#### Aim of the exercise:
For the string "camera", find every matching line in the records and copy it.

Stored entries
┄┄┄┄┄┄
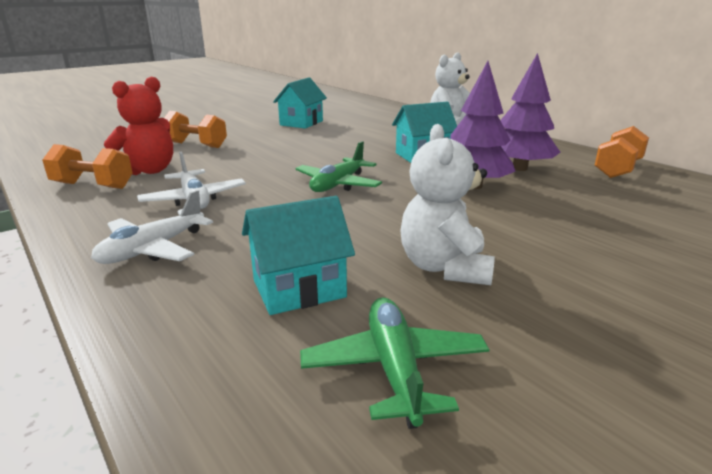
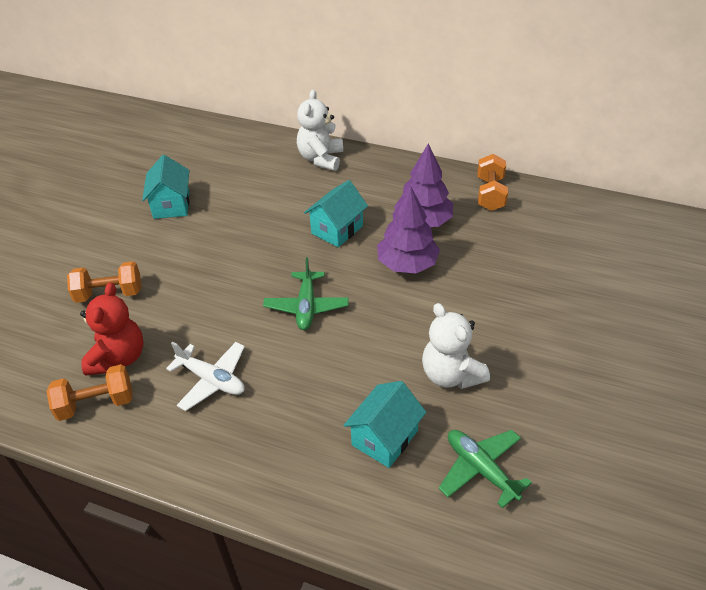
camera: 30 degrees left, 20 degrees up
(153, 249) = (251, 451): white plane -> none

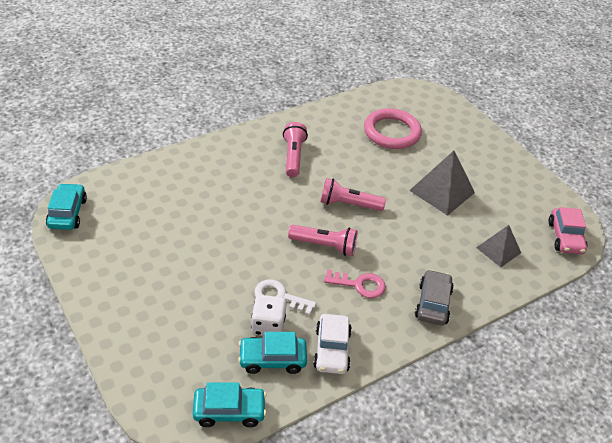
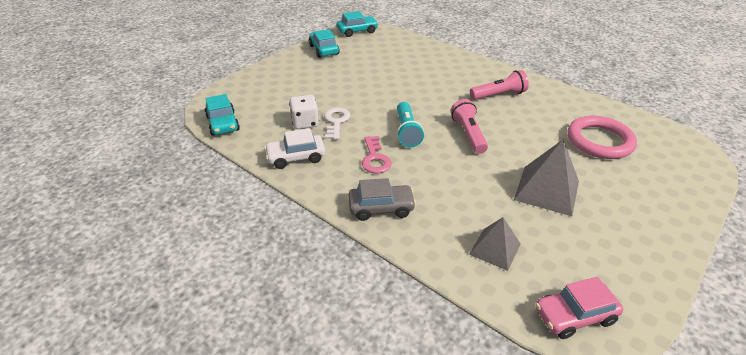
camera: 75 degrees right, 5 degrees down
(272, 359) = (274, 131): turquoise car -> turquoise car (324, 50)
(324, 246) = (406, 131): pink flashlight -> turquoise flashlight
┄┄┄┄┄┄
#### Task solution:
camera: 30 degrees left, 20 degrees up
camera: 75 degrees right, 5 degrees down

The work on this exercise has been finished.